→ **What is required**: In the material below, the lines to repeat exactly run from the one containing "(217, 352) = (412, 196): turquoise" to the very last line, both included.

--- START ---

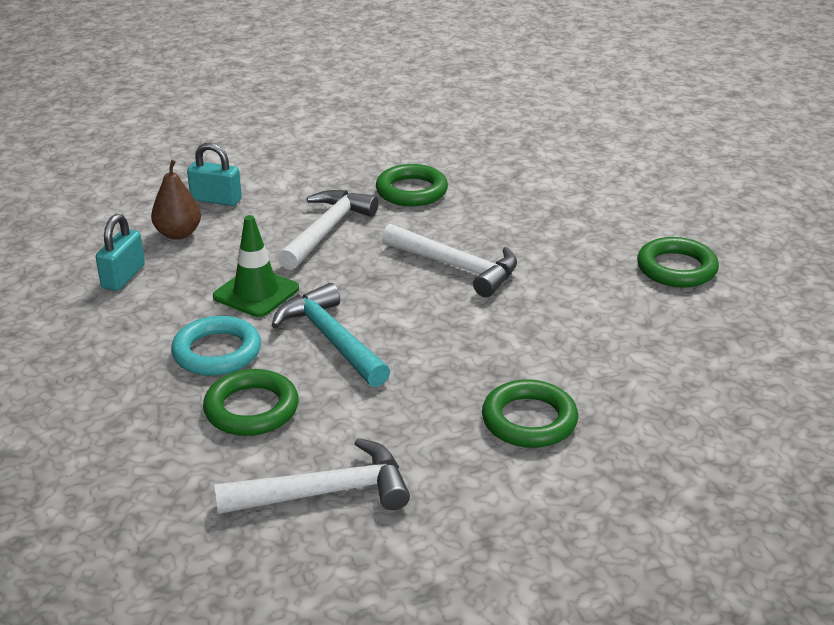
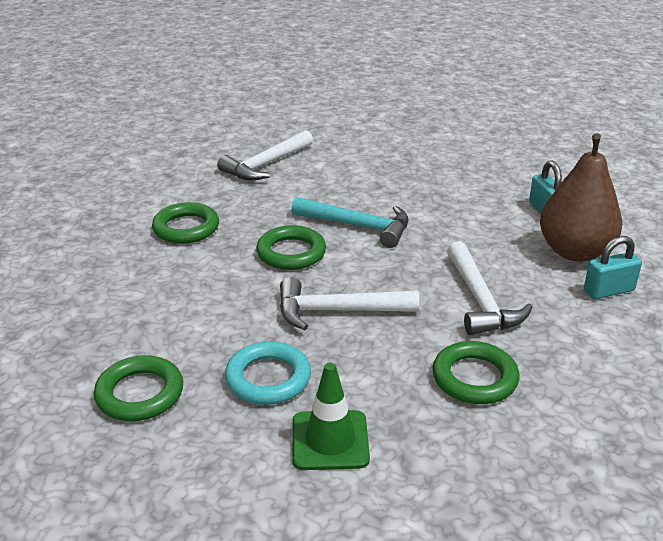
camera: 145 degrees right, 0 degrees up
(178, 234) = (574, 252): brown pear -> brown pear, size x1.76
(217, 352) = (412, 196): turquoise ring -> turquoise ring (268, 378)
(251, 409) = (350, 180): green ring -> green ring (291, 253)
(256, 293) = (448, 234): green traffic cone -> green traffic cone (330, 440)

--- END ---

→ **Answer below**:
(217, 352) = (412, 196): turquoise ring -> turquoise ring (268, 378)
(251, 409) = (350, 180): green ring -> green ring (291, 253)
(256, 293) = (448, 234): green traffic cone -> green traffic cone (330, 440)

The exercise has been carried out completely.